Before-and-after coordinate records:
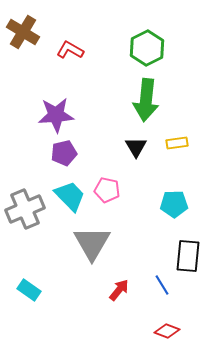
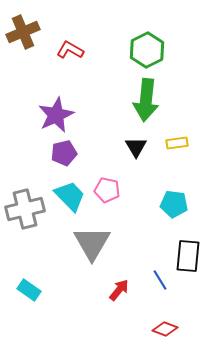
brown cross: rotated 36 degrees clockwise
green hexagon: moved 2 px down
purple star: rotated 21 degrees counterclockwise
cyan pentagon: rotated 8 degrees clockwise
gray cross: rotated 9 degrees clockwise
blue line: moved 2 px left, 5 px up
red diamond: moved 2 px left, 2 px up
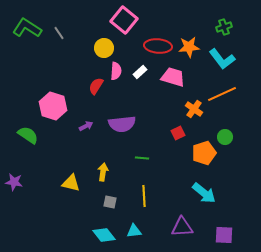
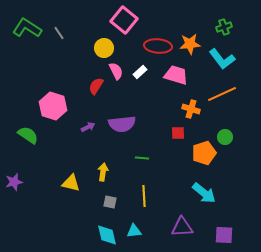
orange star: moved 1 px right, 3 px up
pink semicircle: rotated 30 degrees counterclockwise
pink trapezoid: moved 3 px right, 2 px up
orange cross: moved 3 px left; rotated 18 degrees counterclockwise
purple arrow: moved 2 px right, 1 px down
red square: rotated 24 degrees clockwise
purple star: rotated 24 degrees counterclockwise
cyan diamond: moved 3 px right; rotated 25 degrees clockwise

YOUR INSTRUCTIONS: For this exercise, reproduce the data above exactly from the line containing "red diamond: moved 2 px left, 2 px up" through its final line, both ends included, with no pictures in the copy.

THE COMPLETED TASK:
red diamond: moved 2 px left, 2 px up
orange star: moved 1 px right, 3 px up
pink semicircle: rotated 30 degrees counterclockwise
pink trapezoid: moved 3 px right, 2 px up
orange cross: moved 3 px left; rotated 18 degrees counterclockwise
purple arrow: moved 2 px right, 1 px down
red square: rotated 24 degrees clockwise
purple star: rotated 24 degrees counterclockwise
cyan diamond: moved 3 px right; rotated 25 degrees clockwise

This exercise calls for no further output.